* _WHAT THIS TASK INVOLVES_
Return each entry exactly, with none missing.

--- GIVEN DATA ---

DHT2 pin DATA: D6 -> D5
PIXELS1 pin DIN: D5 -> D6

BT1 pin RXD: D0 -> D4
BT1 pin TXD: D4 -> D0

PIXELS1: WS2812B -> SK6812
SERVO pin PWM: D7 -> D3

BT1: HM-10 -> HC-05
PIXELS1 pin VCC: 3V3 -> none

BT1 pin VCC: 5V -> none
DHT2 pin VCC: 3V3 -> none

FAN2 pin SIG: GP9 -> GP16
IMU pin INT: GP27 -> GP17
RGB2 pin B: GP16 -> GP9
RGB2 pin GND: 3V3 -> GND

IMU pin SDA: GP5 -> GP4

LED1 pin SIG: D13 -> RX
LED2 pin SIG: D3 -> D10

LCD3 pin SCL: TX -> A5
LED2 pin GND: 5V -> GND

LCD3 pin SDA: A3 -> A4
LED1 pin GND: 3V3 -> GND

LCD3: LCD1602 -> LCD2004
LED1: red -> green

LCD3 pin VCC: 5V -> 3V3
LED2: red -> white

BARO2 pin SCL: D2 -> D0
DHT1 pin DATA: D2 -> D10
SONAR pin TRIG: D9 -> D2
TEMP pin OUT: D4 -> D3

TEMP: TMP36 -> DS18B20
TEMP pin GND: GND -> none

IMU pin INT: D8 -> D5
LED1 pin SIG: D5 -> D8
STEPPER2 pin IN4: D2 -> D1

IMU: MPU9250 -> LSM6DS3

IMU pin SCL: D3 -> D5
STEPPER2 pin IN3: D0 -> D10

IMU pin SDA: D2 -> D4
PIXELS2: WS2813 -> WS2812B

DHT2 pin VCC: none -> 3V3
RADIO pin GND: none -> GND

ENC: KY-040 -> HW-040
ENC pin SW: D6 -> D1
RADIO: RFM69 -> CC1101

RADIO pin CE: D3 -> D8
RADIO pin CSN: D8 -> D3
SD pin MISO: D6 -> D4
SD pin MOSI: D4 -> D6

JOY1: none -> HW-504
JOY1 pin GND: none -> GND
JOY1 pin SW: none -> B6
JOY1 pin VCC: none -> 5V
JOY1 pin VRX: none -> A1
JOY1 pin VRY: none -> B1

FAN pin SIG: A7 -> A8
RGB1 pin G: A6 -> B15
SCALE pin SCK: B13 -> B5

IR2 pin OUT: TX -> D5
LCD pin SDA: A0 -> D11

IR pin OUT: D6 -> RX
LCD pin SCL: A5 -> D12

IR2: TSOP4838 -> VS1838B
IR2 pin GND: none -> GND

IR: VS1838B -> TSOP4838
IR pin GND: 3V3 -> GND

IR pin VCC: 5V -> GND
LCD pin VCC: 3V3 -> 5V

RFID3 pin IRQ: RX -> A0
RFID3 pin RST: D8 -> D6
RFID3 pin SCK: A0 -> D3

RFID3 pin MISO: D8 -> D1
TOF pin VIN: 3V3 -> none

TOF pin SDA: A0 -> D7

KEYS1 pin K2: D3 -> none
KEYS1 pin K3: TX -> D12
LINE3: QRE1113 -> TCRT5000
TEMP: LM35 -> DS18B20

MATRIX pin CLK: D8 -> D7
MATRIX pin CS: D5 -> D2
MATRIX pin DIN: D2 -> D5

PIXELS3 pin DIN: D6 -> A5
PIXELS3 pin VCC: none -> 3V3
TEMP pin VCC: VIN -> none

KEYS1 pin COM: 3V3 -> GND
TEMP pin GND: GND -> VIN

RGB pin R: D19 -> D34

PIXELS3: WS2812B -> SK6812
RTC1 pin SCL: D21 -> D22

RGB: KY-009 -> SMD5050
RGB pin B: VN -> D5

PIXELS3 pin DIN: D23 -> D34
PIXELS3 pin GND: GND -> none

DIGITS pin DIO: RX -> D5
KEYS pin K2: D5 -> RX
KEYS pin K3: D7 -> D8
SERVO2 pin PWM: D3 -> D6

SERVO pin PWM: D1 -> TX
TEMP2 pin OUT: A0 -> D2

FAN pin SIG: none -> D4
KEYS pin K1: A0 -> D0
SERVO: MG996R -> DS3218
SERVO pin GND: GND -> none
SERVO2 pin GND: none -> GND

---

* _FINAL ANSWER_
DHT2 pin DATA: D6 -> D5
PIXELS1 pin DIN: D5 -> D6

BT1 pin RXD: D0 -> D4
BT1 pin TXD: D4 -> D0

PIXELS1: WS2812B -> SK6812
SERVO pin PWM: D7 -> D3

BT1: HM-10 -> HC-05
PIXELS1 pin VCC: 3V3 -> none

BT1 pin VCC: 5V -> none
DHT2 pin VCC: 3V3 -> none

FAN2 pin SIG: GP9 -> GP16
IMU pin INT: GP27 -> GP17
RGB2 pin B: GP16 -> GP9
RGB2 pin GND: 3V3 -> GND

IMU pin SDA: GP5 -> GP4

LED1 pin SIG: D13 -> RX
LED2 pin SIG: D3 -> D10

LCD3 pin SCL: TX -> A5
LED2 pin GND: 5V -> GND

LCD3 pin SDA: A3 -> A4
LED1 pin GND: 3V3 -> GND

LCD3: LCD1602 -> LCD2004
LED1: red -> green

LCD3 pin VCC: 5V -> 3V3
LED2: red -> white

BARO2 pin SCL: D2 -> D0
DHT1 pin DATA: D2 -> D10
SONAR pin TRIG: D9 -> D2
TEMP pin OUT: D4 -> D3

TEMP: TMP36 -> DS18B20
TEMP pin GND: GND -> none

IMU pin INT: D8 -> D5
LED1 pin SIG: D5 -> D8
STEPPER2 pin IN4: D2 -> D1

IMU: MPU9250 -> LSM6DS3

IMU pin SCL: D3 -> D5
STEPPER2 pin IN3: D0 -> D10

IMU pin SDA: D2 -> D4
PIXELS2: WS2813 -> WS2812B

DHT2 pin VCC: none -> 3V3
RADIO pin GND: none -> GND

ENC: KY-040 -> HW-040
ENC pin SW: D6 -> D1
RADIO: RFM69 -> CC1101

RADIO pin CE: D3 -> D8
RADIO pin CSN: D8 -> D3
SD pin MISO: D6 -> D4
SD pin MOSI: D4 -> D6

JOY1: none -> HW-504
JOY1 pin GND: none -> GND
JOY1 pin SW: none -> B6
JOY1 pin VCC: none -> 5V
JOY1 pin VRX: none -> A1
JOY1 pin VRY: none -> B1

FAN pin SIG: A7 -> A8
RGB1 pin G: A6 -> B15
SCALE pin SCK: B13 -> B5

IR2 pin OUT: TX -> D5
LCD pin SDA: A0 -> D11

IR pin OUT: D6 -> RX
LCD pin SCL: A5 -> D12

IR2: TSOP4838 -> VS1838B
IR2 pin GND: none -> GND

IR: VS1838B -> TSOP4838
IR pin GND: 3V3 -> GND

IR pin VCC: 5V -> GND
LCD pin VCC: 3V3 -> 5V

RFID3 pin IRQ: RX -> A0
RFID3 pin RST: D8 -> D6
RFID3 pin SCK: A0 -> D3

RFID3 pin MISO: D8 -> D1
TOF pin VIN: 3V3 -> none

TOF pin SDA: A0 -> D7

KEYS1 pin K2: D3 -> none
KEYS1 pin K3: TX -> D12
LINE3: QRE1113 -> TCRT5000
TEMP: LM35 -> DS18B20

MATRIX pin CLK: D8 -> D7
MATRIX pin CS: D5 -> D2
MATRIX pin DIN: D2 -> D5

PIXELS3 pin DIN: D6 -> A5
PIXELS3 pin VCC: none -> 3V3
TEMP pin VCC: VIN -> none

KEYS1 pin COM: 3V3 -> GND
TEMP pin GND: GND -> VIN

RGB pin R: D19 -> D34

PIXELS3: WS2812B -> SK6812
RTC1 pin SCL: D21 -> D22

RGB: KY-009 -> SMD5050
RGB pin B: VN -> D5

PIXELS3 pin DIN: D23 -> D34
PIXELS3 pin GND: GND -> none

DIGITS pin DIO: RX -> D5
KEYS pin K2: D5 -> RX
KEYS pin K3: D7 -> D8
SERVO2 pin PWM: D3 -> D6

SERVO pin PWM: D1 -> TX
TEMP2 pin OUT: A0 -> D2

FAN pin SIG: none -> D4
KEYS pin K1: A0 -> D0
SERVO: MG996R -> DS3218
SERVO pin GND: GND -> none
SERVO2 pin GND: none -> GND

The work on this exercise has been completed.